> DIRECTIONS: What lines of the data include the string "AGND"? Copy them all.

** Opening SOURCE MATERIAL block **

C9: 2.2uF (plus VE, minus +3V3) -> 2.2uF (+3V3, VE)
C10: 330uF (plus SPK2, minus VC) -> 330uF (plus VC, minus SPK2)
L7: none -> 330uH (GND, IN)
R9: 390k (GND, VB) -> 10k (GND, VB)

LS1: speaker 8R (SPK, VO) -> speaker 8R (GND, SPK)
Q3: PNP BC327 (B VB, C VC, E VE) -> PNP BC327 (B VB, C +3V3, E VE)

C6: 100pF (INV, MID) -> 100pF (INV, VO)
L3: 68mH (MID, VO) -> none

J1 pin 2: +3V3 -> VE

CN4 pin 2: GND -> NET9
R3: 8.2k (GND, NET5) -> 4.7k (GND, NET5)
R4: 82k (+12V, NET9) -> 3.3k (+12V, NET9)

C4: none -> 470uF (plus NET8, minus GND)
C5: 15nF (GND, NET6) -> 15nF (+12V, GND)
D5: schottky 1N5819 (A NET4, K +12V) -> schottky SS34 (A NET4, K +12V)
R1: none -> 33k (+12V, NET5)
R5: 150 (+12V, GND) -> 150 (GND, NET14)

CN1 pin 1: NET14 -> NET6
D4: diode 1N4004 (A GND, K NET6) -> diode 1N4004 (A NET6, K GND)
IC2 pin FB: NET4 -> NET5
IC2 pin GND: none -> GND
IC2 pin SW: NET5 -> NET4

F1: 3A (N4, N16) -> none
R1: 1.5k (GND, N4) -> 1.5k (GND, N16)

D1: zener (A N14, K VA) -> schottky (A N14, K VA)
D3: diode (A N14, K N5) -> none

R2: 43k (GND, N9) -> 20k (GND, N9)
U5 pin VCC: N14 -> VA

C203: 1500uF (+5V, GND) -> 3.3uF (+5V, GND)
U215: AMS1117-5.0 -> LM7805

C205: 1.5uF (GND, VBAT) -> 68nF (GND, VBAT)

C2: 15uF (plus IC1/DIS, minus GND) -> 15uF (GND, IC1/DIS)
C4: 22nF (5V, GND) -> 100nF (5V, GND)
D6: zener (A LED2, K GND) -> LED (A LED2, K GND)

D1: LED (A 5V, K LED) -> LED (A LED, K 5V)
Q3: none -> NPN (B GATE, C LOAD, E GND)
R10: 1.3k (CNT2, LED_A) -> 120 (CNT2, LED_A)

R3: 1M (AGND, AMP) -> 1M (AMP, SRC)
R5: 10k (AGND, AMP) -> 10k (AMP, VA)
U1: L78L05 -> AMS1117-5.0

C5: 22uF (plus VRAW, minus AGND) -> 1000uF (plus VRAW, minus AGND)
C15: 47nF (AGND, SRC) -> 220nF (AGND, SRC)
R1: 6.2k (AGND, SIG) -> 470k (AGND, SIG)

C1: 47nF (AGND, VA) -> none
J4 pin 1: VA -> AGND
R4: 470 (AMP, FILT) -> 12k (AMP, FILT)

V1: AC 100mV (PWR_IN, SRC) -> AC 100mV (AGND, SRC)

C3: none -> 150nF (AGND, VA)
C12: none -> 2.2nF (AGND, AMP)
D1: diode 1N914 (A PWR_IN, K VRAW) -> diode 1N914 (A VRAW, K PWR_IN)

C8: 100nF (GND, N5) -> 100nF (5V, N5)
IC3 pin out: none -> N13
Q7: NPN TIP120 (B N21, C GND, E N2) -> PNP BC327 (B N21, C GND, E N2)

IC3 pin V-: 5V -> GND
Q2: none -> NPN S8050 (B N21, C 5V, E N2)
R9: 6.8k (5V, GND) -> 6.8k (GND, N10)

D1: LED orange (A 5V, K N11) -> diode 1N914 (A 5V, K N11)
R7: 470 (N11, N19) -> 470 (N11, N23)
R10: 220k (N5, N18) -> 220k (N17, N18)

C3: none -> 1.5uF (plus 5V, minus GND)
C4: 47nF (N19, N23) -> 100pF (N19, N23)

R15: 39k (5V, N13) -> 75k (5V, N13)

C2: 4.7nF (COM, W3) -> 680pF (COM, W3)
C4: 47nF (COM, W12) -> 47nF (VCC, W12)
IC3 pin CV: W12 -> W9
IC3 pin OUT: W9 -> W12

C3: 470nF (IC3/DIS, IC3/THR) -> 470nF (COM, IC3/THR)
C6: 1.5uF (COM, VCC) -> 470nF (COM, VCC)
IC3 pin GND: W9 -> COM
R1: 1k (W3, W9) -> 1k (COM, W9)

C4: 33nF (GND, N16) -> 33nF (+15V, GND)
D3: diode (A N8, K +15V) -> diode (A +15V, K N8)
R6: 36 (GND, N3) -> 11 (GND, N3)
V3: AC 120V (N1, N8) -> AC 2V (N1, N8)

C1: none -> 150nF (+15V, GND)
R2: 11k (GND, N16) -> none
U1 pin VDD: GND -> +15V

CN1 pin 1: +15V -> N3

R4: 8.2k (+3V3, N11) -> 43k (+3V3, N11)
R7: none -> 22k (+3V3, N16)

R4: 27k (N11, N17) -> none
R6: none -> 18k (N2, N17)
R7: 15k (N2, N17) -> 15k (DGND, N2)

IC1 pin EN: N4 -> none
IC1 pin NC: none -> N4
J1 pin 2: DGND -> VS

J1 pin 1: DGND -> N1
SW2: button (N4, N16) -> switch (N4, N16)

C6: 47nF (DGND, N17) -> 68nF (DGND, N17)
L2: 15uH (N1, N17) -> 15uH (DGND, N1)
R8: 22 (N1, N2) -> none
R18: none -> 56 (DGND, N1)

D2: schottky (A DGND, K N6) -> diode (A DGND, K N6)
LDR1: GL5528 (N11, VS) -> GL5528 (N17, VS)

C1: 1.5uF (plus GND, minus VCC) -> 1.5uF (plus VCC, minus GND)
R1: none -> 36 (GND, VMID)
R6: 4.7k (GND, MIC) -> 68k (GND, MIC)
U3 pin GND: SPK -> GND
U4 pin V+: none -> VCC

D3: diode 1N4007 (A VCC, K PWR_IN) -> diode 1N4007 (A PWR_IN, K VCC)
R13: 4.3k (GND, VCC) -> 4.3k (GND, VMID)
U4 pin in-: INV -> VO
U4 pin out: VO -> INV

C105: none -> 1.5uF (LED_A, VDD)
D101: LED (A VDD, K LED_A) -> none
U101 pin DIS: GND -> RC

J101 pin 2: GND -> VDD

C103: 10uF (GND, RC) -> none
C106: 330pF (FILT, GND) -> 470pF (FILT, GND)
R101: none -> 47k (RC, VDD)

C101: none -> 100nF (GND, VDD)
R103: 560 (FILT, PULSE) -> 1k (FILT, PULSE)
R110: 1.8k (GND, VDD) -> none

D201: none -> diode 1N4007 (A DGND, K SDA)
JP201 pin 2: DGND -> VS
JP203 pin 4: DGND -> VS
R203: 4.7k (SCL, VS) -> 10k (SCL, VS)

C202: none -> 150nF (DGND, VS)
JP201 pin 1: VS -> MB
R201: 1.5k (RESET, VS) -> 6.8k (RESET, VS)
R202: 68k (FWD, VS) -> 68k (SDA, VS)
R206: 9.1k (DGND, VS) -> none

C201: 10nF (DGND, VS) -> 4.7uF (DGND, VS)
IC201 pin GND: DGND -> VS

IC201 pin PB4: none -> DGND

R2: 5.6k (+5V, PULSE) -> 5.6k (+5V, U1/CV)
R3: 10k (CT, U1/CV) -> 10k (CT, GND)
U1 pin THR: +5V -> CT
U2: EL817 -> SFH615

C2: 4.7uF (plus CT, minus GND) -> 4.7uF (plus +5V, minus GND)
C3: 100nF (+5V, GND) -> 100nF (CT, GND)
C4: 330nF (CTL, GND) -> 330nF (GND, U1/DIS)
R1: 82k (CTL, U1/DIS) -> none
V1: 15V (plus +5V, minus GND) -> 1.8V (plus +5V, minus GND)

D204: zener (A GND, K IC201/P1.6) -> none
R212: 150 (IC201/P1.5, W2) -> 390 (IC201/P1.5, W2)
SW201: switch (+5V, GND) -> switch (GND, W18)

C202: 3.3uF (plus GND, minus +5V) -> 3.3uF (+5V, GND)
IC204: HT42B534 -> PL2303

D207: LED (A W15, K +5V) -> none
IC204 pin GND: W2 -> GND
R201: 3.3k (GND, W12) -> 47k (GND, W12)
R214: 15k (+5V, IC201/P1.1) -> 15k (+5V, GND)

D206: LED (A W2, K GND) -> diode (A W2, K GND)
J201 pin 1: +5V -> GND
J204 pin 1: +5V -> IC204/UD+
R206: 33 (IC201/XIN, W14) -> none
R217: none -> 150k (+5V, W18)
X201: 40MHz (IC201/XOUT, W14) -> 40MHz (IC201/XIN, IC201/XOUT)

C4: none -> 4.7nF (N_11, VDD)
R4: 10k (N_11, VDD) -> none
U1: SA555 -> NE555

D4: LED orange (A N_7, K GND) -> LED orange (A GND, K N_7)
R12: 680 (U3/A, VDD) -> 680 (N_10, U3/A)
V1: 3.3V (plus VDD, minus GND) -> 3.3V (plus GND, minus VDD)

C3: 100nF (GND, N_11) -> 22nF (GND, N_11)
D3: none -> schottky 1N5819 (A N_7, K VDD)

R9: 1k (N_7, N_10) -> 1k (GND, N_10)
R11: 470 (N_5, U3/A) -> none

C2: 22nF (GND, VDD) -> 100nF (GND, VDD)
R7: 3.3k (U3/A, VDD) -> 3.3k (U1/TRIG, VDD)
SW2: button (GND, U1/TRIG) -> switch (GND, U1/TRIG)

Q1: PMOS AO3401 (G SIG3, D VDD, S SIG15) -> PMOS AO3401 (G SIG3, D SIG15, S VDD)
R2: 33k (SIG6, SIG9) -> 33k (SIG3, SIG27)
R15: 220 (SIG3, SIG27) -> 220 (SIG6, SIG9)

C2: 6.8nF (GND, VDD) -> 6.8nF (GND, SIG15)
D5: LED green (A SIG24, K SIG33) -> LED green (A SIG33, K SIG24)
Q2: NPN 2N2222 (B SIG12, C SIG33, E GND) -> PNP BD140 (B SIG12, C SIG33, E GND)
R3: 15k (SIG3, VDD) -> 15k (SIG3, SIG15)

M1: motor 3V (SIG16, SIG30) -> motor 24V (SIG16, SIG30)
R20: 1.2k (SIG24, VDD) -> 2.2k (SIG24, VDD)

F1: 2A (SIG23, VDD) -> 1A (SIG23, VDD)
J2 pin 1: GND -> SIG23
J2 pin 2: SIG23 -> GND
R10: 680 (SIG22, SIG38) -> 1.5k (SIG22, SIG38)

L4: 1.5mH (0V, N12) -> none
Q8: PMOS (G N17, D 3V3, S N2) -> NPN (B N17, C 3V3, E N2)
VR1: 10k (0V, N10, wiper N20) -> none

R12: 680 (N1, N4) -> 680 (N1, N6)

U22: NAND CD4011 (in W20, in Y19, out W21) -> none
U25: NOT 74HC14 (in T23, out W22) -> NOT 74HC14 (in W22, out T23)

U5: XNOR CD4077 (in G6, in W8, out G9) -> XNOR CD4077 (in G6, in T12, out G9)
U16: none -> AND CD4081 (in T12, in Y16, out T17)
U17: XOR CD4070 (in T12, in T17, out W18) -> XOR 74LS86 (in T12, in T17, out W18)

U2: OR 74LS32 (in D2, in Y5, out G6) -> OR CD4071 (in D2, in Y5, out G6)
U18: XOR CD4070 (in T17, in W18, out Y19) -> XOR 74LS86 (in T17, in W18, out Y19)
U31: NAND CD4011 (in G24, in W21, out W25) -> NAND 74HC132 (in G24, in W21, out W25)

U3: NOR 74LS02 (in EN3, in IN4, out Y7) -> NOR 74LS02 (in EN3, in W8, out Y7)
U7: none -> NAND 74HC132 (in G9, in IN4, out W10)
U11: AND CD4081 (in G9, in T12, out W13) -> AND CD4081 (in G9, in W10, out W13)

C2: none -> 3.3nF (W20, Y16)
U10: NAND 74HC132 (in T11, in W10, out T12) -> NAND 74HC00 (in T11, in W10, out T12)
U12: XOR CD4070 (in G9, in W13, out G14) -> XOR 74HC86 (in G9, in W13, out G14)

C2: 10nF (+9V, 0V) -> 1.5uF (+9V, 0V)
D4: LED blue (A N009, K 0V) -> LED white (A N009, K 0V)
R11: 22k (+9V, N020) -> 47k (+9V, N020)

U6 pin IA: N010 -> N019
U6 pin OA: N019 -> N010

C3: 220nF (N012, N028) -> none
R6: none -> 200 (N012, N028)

** Closing SOURCE MATERIAL block **

> ANSWER SPACE:
R3: 1M (AGND, AMP) -> 1M (AMP, SRC)
R5: 10k (AGND, AMP) -> 10k (AMP, VA)
C5: 22uF (plus VRAW, minus AGND) -> 1000uF (plus VRAW, minus AGND)
C15: 47nF (AGND, SRC) -> 220nF (AGND, SRC)
R1: 6.2k (AGND, SIG) -> 470k (AGND, SIG)
C1: 47nF (AGND, VA) -> none
J4 pin 1: VA -> AGND
V1: AC 100mV (PWR_IN, SRC) -> AC 100mV (AGND, SRC)
C3: none -> 150nF (AGND, VA)
C12: none -> 2.2nF (AGND, AMP)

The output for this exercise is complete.